<<<<

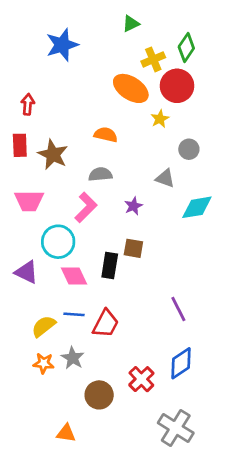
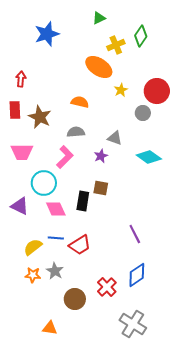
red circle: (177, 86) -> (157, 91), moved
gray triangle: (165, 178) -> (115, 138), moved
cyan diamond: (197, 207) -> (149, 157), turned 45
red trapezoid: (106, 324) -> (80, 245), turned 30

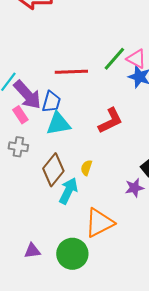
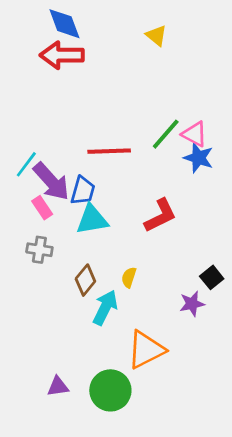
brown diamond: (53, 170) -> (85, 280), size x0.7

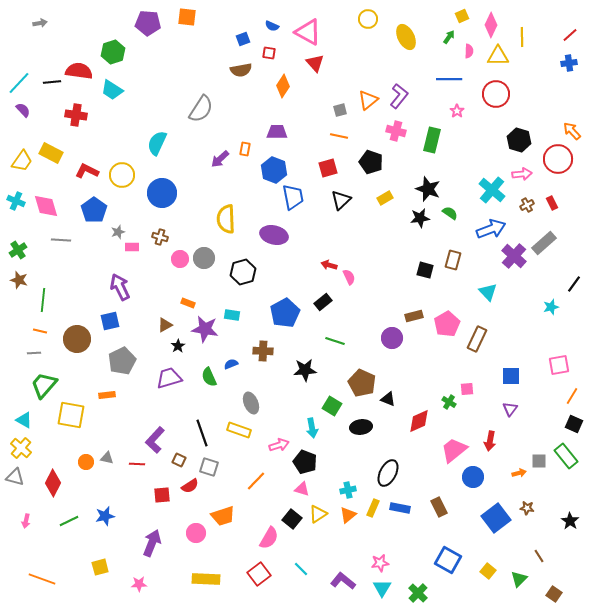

>>>>

■ Task statement
For this exercise, write the listing out again exactly, excluding all images.

■ Result
red circle: (177, 86) -> (157, 91), moved
gray triangle: (165, 178) -> (115, 138), moved
cyan diamond: (197, 207) -> (149, 157), turned 45
red trapezoid: (106, 324) -> (80, 245), turned 30

brown diamond: (53, 170) -> (85, 280), size x0.7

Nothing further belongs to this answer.